Requirement:
Every line below that contains "HEAT" is to be copied.
Supplied data: Begin
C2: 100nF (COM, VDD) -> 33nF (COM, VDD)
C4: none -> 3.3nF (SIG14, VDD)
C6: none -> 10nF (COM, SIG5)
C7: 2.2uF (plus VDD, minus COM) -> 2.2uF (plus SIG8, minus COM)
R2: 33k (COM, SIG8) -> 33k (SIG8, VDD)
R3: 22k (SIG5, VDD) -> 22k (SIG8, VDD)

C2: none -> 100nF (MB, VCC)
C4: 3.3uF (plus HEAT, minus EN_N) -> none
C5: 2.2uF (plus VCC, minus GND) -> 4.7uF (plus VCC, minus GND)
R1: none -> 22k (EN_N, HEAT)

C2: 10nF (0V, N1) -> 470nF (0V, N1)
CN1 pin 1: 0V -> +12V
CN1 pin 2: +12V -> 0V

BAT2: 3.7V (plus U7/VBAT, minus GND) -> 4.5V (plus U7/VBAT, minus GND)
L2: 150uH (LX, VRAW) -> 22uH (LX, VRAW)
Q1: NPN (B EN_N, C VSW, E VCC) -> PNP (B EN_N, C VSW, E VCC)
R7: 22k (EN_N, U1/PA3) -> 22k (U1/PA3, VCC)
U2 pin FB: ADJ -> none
Supplied data: End
Written solution:
C4: 3.3uF (plus HEAT, minus EN_N) -> none
R1: none -> 22k (EN_N, HEAT)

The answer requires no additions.